▸ **DATASET**:
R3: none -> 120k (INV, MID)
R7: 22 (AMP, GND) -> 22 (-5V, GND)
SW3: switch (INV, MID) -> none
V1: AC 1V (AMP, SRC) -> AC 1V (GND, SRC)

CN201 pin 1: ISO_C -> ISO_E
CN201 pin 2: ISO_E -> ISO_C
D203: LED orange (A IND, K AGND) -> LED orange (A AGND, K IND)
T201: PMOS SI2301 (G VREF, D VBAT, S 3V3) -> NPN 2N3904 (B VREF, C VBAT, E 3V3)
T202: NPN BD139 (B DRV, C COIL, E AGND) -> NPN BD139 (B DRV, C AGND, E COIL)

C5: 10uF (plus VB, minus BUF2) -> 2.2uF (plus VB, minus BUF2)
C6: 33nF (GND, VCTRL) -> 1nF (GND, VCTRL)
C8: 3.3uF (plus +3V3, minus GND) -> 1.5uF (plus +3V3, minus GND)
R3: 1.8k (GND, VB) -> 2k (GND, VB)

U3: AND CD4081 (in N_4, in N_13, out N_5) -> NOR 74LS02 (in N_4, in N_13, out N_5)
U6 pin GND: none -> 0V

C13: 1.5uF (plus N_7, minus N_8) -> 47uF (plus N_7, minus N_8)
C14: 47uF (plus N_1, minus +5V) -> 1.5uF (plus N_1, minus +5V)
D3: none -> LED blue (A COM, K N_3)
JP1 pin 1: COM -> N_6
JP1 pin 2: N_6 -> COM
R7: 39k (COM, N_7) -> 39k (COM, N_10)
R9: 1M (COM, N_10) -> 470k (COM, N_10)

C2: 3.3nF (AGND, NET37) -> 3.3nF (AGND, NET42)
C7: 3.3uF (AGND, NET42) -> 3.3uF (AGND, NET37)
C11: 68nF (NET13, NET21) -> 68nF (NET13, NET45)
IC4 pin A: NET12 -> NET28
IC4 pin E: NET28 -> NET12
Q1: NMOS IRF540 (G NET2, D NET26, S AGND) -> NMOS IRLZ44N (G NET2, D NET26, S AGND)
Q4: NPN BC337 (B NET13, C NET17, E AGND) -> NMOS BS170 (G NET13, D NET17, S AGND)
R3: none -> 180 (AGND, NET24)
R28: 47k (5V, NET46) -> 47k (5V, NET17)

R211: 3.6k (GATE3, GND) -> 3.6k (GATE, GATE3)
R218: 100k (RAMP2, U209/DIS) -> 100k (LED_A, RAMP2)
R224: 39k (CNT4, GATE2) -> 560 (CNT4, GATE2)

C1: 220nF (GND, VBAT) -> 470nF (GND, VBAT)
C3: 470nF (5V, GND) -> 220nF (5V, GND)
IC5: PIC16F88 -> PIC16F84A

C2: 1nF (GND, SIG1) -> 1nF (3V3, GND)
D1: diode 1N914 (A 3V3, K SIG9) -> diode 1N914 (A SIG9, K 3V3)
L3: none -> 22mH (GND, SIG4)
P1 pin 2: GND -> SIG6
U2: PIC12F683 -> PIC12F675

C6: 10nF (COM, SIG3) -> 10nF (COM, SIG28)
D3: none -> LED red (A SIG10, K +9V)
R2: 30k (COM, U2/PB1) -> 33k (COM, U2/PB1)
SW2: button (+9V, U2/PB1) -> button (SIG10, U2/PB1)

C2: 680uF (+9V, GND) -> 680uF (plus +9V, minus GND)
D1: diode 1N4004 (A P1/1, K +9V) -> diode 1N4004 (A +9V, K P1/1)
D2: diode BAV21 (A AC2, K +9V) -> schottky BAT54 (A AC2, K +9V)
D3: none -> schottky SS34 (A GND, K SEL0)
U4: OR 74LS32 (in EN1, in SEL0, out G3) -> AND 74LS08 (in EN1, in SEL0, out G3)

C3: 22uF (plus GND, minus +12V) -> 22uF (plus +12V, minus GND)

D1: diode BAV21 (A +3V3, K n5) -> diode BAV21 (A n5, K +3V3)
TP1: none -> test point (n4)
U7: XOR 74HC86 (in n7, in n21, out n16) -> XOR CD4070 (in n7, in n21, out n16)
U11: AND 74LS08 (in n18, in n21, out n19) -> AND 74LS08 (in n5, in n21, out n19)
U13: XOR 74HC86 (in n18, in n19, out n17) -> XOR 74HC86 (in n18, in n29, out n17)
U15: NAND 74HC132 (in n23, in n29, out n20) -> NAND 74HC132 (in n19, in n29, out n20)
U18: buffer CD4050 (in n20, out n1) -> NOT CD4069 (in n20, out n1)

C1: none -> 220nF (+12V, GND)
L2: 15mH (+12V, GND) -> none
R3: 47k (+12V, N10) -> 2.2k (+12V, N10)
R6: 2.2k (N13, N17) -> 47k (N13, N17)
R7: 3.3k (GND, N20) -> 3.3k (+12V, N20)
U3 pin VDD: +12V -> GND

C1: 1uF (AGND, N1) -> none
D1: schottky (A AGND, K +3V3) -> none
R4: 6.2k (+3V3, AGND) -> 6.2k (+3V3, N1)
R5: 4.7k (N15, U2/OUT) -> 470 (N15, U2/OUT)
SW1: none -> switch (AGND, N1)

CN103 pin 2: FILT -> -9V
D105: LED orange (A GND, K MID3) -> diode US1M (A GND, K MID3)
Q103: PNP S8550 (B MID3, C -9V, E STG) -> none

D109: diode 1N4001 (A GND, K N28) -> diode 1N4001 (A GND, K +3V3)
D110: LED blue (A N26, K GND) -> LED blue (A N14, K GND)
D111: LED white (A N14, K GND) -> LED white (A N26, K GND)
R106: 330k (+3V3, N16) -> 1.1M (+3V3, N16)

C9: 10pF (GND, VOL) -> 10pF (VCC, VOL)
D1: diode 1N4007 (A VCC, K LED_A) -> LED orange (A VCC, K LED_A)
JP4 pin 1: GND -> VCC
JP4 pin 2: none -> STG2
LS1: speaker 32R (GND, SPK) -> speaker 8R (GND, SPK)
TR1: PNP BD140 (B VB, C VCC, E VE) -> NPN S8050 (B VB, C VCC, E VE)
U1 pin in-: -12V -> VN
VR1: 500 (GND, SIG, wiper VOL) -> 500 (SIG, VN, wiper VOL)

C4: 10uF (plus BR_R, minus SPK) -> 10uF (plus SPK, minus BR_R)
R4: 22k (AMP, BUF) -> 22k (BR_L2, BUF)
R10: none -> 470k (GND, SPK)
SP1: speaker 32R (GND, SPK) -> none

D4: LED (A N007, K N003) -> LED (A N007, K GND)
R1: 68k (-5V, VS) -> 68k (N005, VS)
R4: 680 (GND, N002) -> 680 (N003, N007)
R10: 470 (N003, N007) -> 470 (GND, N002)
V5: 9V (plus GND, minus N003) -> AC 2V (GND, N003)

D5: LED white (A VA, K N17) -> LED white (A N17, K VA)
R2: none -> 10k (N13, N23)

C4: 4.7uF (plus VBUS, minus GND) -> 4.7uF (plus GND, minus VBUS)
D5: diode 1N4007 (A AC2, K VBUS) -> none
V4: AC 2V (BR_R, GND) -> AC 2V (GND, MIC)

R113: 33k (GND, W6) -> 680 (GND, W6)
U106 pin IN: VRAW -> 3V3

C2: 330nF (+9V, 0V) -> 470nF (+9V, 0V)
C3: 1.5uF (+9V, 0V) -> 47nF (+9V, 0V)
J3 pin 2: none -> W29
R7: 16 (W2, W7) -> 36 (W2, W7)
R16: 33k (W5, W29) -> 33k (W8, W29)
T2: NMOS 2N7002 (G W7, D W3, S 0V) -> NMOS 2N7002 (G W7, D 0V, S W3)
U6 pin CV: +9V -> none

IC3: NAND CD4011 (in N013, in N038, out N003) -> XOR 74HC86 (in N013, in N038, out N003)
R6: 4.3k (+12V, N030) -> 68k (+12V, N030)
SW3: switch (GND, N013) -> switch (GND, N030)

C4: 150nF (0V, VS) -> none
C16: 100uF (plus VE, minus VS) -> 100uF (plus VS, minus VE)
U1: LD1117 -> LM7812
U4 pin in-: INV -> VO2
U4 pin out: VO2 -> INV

▸ **PROBLEM**:
Search the material above for the word "VBUS", and return each line that holds it.

▸ **WRITTEN RESPONSE**:
C4: 4.7uF (plus VBUS, minus GND) -> 4.7uF (plus GND, minus VBUS)
D5: diode 1N4007 (A AC2, K VBUS) -> none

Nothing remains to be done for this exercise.